- _Information provided_
=== Begin Enclosure ===

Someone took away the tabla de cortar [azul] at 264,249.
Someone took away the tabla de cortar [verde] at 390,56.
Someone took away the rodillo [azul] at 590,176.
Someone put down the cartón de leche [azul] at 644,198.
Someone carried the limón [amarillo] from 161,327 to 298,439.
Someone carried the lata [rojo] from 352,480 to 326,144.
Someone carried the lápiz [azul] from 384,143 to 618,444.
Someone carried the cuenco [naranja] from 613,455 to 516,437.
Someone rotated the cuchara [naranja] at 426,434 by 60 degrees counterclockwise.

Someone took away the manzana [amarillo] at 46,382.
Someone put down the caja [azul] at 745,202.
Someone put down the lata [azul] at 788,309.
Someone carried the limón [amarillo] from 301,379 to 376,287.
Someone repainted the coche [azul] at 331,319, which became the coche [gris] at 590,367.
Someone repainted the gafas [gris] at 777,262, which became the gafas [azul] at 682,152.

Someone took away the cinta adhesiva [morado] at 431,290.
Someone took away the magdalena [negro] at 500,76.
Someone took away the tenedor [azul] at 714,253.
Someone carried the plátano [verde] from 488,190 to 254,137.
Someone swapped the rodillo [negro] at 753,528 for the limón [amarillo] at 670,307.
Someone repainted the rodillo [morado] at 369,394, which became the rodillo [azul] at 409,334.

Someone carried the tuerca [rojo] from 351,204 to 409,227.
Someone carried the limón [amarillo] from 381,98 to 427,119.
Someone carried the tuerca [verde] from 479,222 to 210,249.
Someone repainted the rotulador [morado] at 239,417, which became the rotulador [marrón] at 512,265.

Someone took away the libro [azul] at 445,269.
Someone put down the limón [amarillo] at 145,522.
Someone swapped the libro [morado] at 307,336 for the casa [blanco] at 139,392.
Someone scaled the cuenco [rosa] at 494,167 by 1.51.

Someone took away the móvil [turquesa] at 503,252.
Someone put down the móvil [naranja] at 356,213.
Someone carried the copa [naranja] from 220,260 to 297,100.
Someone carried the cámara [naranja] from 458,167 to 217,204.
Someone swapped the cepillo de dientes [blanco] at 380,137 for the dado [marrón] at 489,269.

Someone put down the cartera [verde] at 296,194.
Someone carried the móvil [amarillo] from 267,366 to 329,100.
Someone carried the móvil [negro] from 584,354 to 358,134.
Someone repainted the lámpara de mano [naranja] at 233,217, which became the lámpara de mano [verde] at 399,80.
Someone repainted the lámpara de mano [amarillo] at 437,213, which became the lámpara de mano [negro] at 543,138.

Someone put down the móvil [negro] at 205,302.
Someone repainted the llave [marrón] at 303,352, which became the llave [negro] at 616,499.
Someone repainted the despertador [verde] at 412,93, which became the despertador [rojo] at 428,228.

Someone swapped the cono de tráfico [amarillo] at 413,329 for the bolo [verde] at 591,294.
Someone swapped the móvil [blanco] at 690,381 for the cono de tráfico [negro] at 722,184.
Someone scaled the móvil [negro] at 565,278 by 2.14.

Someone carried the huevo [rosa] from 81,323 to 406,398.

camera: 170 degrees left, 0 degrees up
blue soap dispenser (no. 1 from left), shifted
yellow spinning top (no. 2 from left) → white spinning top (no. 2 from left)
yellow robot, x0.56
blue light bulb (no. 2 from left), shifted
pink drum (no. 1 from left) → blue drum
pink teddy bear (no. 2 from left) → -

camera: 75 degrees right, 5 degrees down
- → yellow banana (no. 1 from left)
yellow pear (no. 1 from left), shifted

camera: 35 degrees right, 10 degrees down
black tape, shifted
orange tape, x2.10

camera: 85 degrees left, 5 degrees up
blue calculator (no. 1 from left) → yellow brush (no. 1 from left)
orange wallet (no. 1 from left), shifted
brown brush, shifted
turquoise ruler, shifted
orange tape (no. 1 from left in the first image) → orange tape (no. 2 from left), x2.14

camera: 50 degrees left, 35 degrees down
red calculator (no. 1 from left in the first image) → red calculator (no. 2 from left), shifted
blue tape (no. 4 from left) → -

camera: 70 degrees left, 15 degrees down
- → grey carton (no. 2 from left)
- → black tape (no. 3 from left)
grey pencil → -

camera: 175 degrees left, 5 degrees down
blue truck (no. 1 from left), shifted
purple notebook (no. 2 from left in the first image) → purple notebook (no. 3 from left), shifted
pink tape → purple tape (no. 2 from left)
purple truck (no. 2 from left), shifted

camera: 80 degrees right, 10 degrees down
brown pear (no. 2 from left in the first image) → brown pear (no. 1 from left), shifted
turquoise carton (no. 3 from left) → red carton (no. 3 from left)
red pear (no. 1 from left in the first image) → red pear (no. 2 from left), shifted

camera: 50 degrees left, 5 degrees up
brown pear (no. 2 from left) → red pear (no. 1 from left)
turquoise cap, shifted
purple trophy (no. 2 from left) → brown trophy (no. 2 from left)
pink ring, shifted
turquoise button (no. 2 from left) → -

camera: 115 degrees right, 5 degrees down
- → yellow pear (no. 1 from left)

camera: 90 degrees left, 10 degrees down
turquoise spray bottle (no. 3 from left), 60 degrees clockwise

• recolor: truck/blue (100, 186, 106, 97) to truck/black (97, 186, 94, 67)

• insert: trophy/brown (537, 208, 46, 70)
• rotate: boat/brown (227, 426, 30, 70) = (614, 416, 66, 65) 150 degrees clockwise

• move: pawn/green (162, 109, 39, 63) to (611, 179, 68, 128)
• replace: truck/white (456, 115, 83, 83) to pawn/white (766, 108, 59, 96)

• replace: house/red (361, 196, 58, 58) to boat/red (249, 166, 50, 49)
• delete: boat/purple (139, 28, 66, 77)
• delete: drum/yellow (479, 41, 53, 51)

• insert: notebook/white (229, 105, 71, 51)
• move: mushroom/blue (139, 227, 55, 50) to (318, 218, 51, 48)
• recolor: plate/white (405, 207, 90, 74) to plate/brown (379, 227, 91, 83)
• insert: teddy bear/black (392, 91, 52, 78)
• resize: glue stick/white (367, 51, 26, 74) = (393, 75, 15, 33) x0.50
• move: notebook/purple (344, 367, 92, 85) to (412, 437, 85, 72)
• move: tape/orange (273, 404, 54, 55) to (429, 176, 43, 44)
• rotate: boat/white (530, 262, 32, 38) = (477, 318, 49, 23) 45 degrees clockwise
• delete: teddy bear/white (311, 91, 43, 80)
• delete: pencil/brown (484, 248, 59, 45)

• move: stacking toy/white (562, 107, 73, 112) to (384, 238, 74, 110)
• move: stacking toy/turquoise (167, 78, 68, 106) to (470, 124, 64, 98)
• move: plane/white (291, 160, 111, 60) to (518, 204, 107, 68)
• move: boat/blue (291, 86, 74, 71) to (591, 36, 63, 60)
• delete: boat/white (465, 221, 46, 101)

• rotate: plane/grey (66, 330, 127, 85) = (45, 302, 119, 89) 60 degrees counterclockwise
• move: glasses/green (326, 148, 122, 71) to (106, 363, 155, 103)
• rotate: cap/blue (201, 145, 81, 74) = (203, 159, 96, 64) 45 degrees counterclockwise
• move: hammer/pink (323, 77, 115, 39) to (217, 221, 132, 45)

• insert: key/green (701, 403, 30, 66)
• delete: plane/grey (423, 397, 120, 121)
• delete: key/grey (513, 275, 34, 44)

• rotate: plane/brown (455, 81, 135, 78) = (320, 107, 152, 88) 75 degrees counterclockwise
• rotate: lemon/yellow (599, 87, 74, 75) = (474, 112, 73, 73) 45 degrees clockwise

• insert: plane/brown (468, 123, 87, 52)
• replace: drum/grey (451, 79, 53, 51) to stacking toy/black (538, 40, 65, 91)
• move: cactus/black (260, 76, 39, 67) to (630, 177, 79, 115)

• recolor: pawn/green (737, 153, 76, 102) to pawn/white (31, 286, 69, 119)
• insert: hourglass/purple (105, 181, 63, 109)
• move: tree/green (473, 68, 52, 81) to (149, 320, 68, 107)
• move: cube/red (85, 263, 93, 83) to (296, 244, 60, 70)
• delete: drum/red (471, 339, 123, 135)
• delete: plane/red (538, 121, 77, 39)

=== End Enclosure ===

- _Exercise_
Above this task is a listing. Restate, word for word and with nothing added, the lines from the one with "camera: 170 degrees left, 0 degrees up" through the one with "pink drum (no. 1 from left) → blue drum".

- _Result of this task_
camera: 170 degrees left, 0 degrees up
blue soap dispenser (no. 1 from left), shifted
yellow spinning top (no. 2 from left) → white spinning top (no. 2 from left)
yellow robot, x0.56
blue light bulb (no. 2 from left), shifted
pink drum (no. 1 from left) → blue drum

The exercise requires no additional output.